:: RECORDS SUPPLIED ::

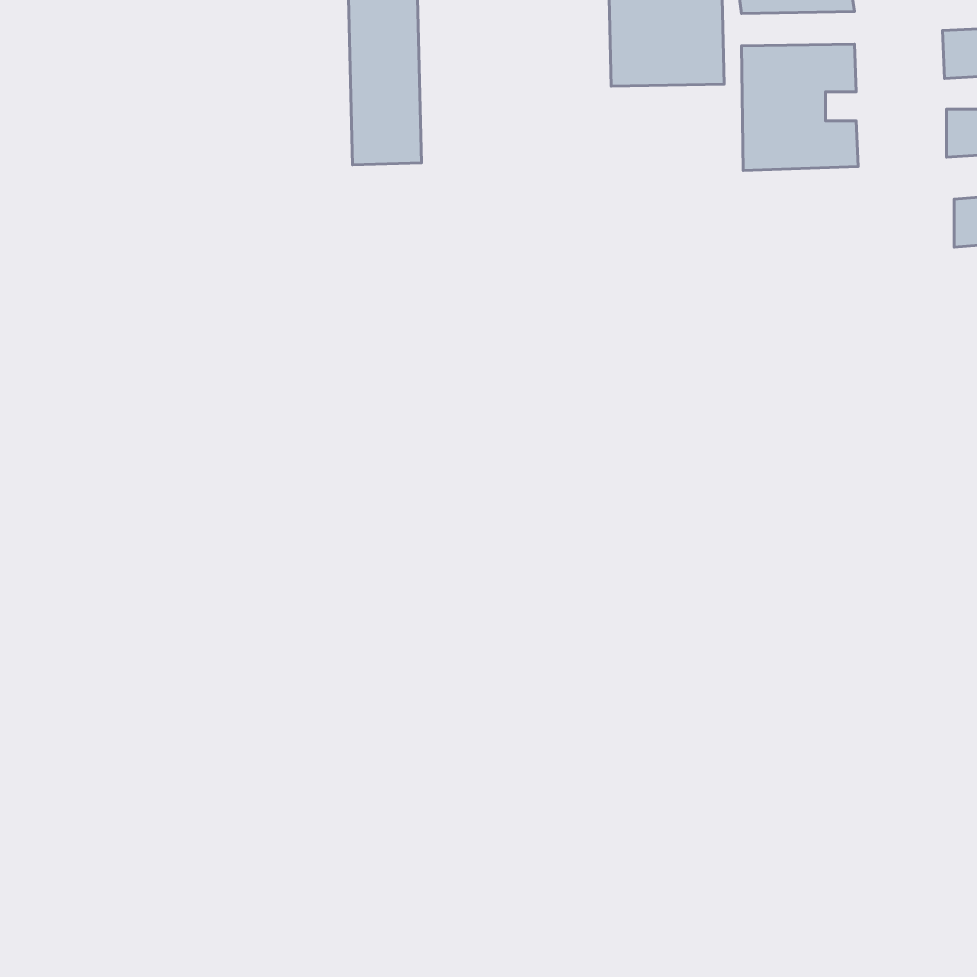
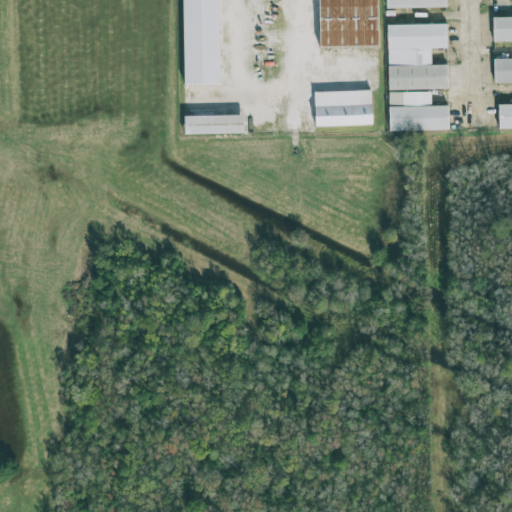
building: none -> [315,89,373,127]
building: none -> [389,90,449,130]
building: none -> [185,114,244,134]

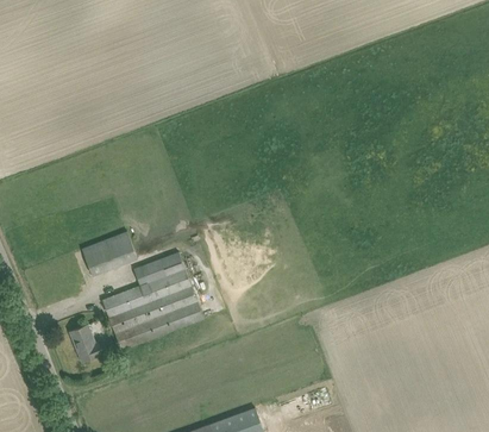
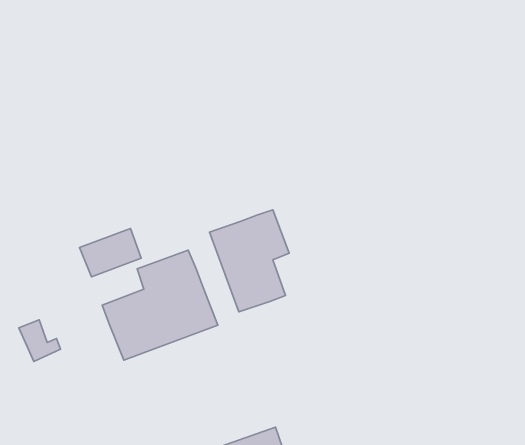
building: none -> [209,210,289,312]
building: [70,324,107,361] -> [19,320,61,361]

:::

◆ TASK DESCRIPTION
Return the lines from the one containing "building: none -> [209,210,289,312]" through the last line of the records. Include both ends and nothing else.

◆ RESPONSE BELOW
building: none -> [209,210,289,312]
building: [70,324,107,361] -> [19,320,61,361]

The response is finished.